# Supplied material
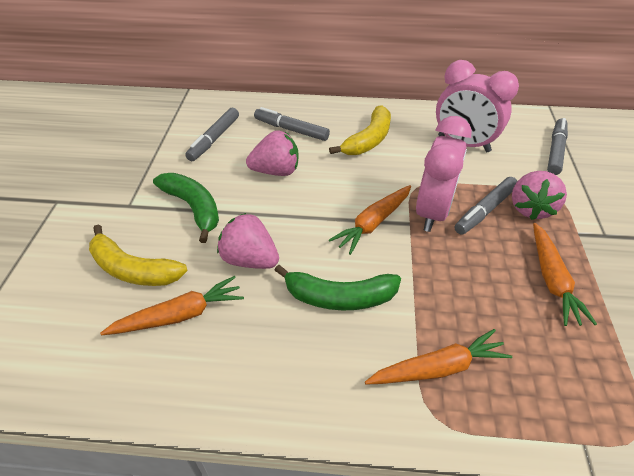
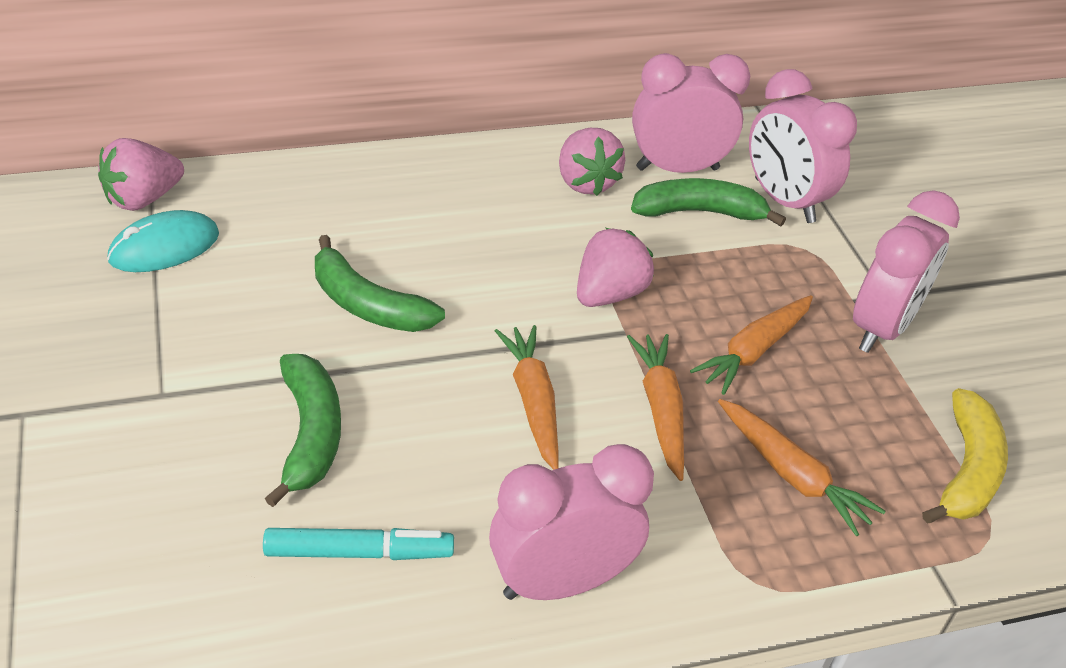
green banana: [153,173,219,243] [275,265,401,310] = 2 -> [265,354,341,507] [315,235,445,332] [631,178,786,226] = 3
grey marker: [185,108,239,161] [254,107,330,141] [455,177,517,235] [547,118,568,175] = 4 -> none = 0
pink clock: [416,116,472,232] [436,60,519,152] = 2 -> [489,444,654,600] [632,53,750,173] [749,69,857,223] [853,190,960,353] = 4
turquoise marker: none = 0 -> [263,528,454,560] = 1
turquoise mouse: none = 0 -> [107,210,219,272] = 1
yellow banana: [89,224,187,286] [329,105,391,155] = 2 -> [922,388,1008,524] = 1

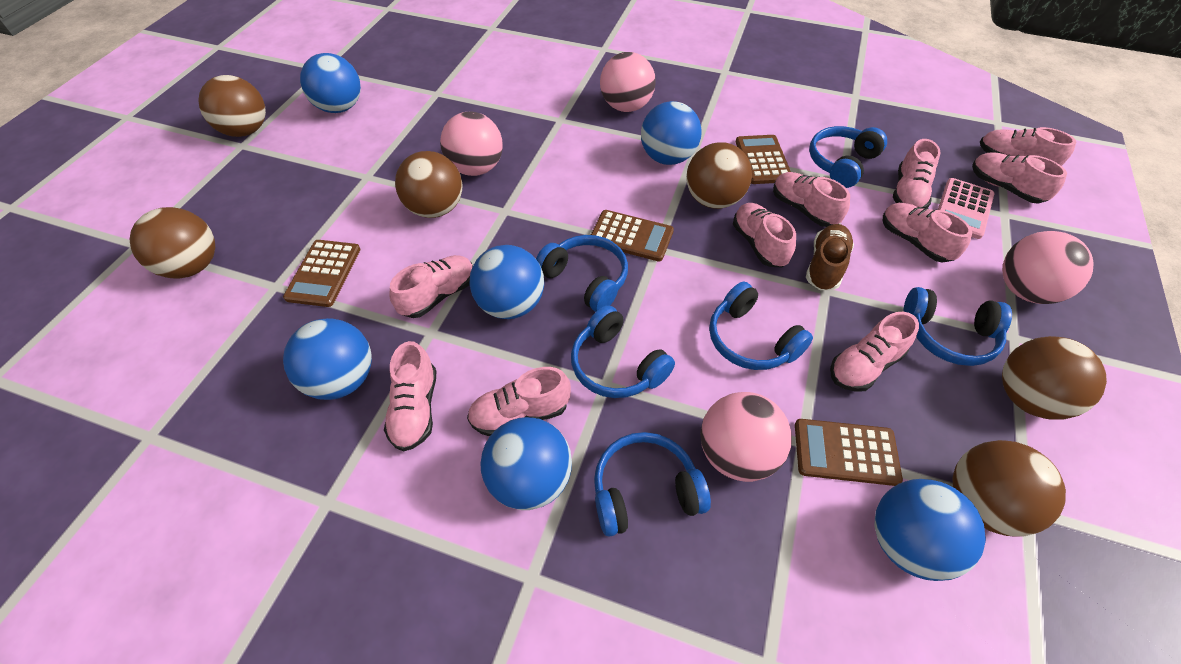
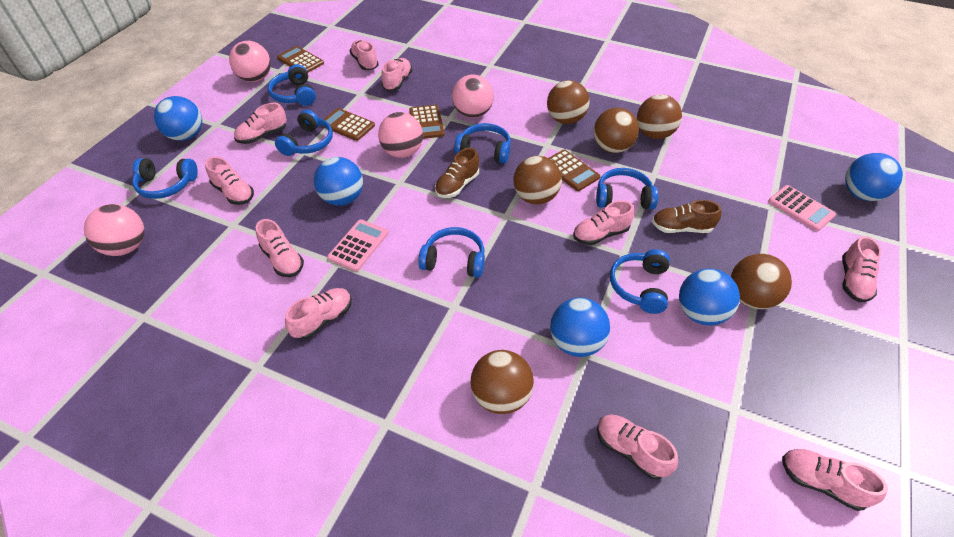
blue ball: [283,318,372,400] [300,53,361,113] [469,245,544,319] [481,417,572,510] [641,101,702,165] [874,479,986,581] = 6 -> [154,96,202,141] [314,157,363,206] [550,298,610,357] [679,269,740,326] [845,153,903,201] = 5
blue headphones: [536,235,628,312] [571,305,675,398] [594,432,711,537] [709,282,813,370] [809,126,887,188] [904,287,1012,366] = 6 -> [132,158,198,199] [268,64,316,106] [275,110,333,156] [418,227,485,278] [454,123,511,164] [596,168,658,209] [610,249,670,314] = 7
brown shoe: [806,224,854,290] = 1 -> [435,148,479,198] [652,200,721,233] = 2
pink calculator: [938,178,994,239] = 1 -> [327,219,388,272] [768,185,836,231] = 2

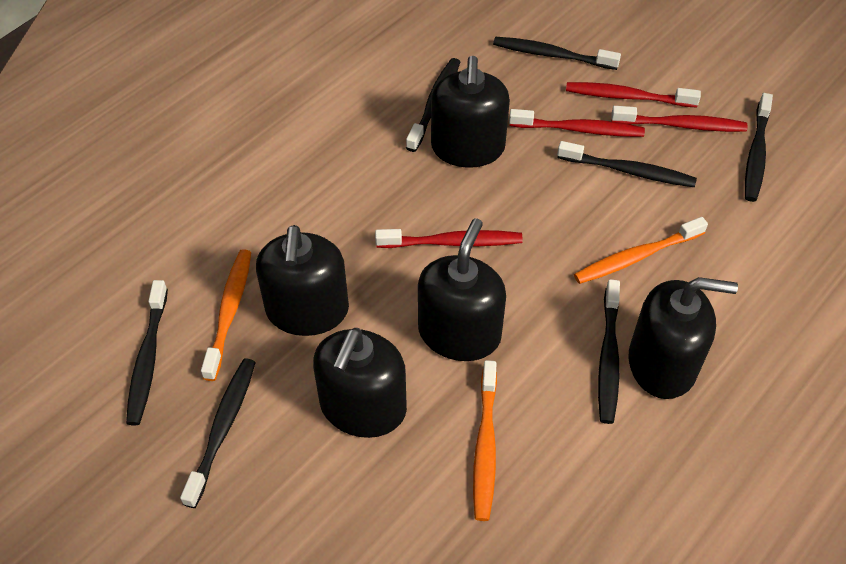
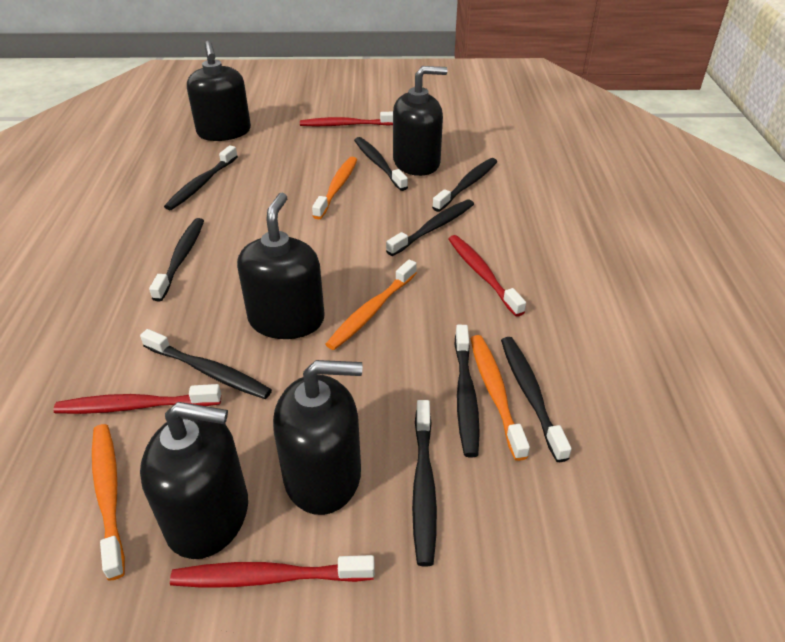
black toothbrush: [126,280,168,425] [180,358,256,508] [406,58,460,152] [493,37,621,70] [557,141,697,187] [598,279,620,424] [745,93,773,202] = 7 -> [140,329,272,399] [149,218,204,302] [164,145,238,210] [354,137,408,191] [386,199,474,256] [412,400,437,567] [432,158,497,212] [454,325,480,457] [501,337,572,462] = 9
orange toothbrush: [201,249,251,381] [473,360,497,521] [574,217,708,284] = 3 -> [92,424,125,581] [312,157,357,219] [325,260,417,350] [470,335,530,461] = 4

# Problem details
A word-for-word copy is needed, starting at the first line of the listing and ending with the line bearing "blue ball: [283,318,372,400]". No pictures.

# Solution below
green banana: [153,173,219,243] [275,265,401,310] = 2 -> [265,354,341,507] [315,235,445,332] [631,178,786,226] = 3
grey marker: [185,108,239,161] [254,107,330,141] [455,177,517,235] [547,118,568,175] = 4 -> none = 0
pink clock: [416,116,472,232] [436,60,519,152] = 2 -> [489,444,654,600] [632,53,750,173] [749,69,857,223] [853,190,960,353] = 4
turquoise marker: none = 0 -> [263,528,454,560] = 1
turquoise mouse: none = 0 -> [107,210,219,272] = 1
yellow banana: [89,224,187,286] [329,105,391,155] = 2 -> [922,388,1008,524] = 1

blue ball: [283,318,372,400] [300,53,361,113] [469,245,544,319] [481,417,572,510] [641,101,702,165] [874,479,986,581] = 6 -> [154,96,202,141] [314,157,363,206] [550,298,610,357] [679,269,740,326] [845,153,903,201] = 5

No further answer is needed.